Working data |
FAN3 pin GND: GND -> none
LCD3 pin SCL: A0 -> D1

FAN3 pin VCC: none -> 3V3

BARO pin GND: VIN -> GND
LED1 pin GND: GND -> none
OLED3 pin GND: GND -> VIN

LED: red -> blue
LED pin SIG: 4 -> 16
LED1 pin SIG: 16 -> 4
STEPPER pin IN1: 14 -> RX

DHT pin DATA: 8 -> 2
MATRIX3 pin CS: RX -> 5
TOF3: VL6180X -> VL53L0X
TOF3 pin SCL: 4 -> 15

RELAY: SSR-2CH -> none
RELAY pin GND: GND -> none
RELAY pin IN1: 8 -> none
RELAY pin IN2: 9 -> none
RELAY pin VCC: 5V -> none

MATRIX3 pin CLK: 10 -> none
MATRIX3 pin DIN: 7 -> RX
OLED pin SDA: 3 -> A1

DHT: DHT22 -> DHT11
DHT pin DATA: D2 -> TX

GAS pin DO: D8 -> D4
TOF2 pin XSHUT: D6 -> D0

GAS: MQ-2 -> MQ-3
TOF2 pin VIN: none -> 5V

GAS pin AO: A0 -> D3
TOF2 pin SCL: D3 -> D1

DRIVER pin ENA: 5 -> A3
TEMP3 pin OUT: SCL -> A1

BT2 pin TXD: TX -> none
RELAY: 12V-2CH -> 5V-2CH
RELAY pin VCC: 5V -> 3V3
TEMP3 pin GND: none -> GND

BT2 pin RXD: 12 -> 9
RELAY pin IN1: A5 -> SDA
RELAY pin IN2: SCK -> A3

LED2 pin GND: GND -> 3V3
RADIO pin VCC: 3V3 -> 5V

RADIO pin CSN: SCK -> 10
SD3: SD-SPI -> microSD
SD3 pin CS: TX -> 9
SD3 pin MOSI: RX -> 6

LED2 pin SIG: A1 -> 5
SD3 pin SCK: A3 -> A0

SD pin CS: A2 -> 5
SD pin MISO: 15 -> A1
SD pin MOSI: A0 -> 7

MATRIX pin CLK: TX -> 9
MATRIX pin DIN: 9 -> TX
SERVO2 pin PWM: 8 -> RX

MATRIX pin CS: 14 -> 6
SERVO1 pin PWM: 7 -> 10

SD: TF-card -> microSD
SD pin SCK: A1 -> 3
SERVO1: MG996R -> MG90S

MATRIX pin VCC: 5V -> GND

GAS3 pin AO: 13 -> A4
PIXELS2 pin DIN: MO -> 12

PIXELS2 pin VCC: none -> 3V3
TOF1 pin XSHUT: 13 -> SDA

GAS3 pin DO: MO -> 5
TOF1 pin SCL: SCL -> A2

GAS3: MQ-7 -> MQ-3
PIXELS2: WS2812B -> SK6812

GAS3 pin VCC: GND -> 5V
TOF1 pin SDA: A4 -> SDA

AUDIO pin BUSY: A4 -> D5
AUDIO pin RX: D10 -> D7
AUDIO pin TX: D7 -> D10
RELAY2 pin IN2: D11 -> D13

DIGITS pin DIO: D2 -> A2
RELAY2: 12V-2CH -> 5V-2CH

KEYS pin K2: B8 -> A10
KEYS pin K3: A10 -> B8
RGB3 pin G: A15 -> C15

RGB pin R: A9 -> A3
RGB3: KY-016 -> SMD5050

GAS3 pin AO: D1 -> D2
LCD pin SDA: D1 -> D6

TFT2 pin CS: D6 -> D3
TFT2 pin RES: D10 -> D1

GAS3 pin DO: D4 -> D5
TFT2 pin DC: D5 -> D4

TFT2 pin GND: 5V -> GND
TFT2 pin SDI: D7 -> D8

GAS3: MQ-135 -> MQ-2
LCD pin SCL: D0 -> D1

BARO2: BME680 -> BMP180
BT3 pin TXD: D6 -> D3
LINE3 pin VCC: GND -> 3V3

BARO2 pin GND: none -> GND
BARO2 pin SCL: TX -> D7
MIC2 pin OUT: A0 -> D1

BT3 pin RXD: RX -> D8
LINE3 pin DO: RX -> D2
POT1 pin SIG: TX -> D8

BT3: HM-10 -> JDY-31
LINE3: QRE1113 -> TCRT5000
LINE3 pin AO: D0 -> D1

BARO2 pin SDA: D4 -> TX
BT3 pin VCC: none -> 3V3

What to produce | Scan the listing above for the line that has "GAS3: MQ-7 -> MQ-3", then copy exactly from that line through the line that has "BARO2: BME680 -> BMP180".

Expected answer |
GAS3: MQ-7 -> MQ-3
PIXELS2: WS2812B -> SK6812

GAS3 pin VCC: GND -> 5V
TOF1 pin SDA: A4 -> SDA

AUDIO pin BUSY: A4 -> D5
AUDIO pin RX: D10 -> D7
AUDIO pin TX: D7 -> D10
RELAY2 pin IN2: D11 -> D13

DIGITS pin DIO: D2 -> A2
RELAY2: 12V-2CH -> 5V-2CH

KEYS pin K2: B8 -> A10
KEYS pin K3: A10 -> B8
RGB3 pin G: A15 -> C15

RGB pin R: A9 -> A3
RGB3: KY-016 -> SMD5050

GAS3 pin AO: D1 -> D2
LCD pin SDA: D1 -> D6

TFT2 pin CS: D6 -> D3
TFT2 pin RES: D10 -> D1

GAS3 pin DO: D4 -> D5
TFT2 pin DC: D5 -> D4

TFT2 pin GND: 5V -> GND
TFT2 pin SDI: D7 -> D8

GAS3: MQ-135 -> MQ-2
LCD pin SCL: D0 -> D1

BARO2: BME680 -> BMP180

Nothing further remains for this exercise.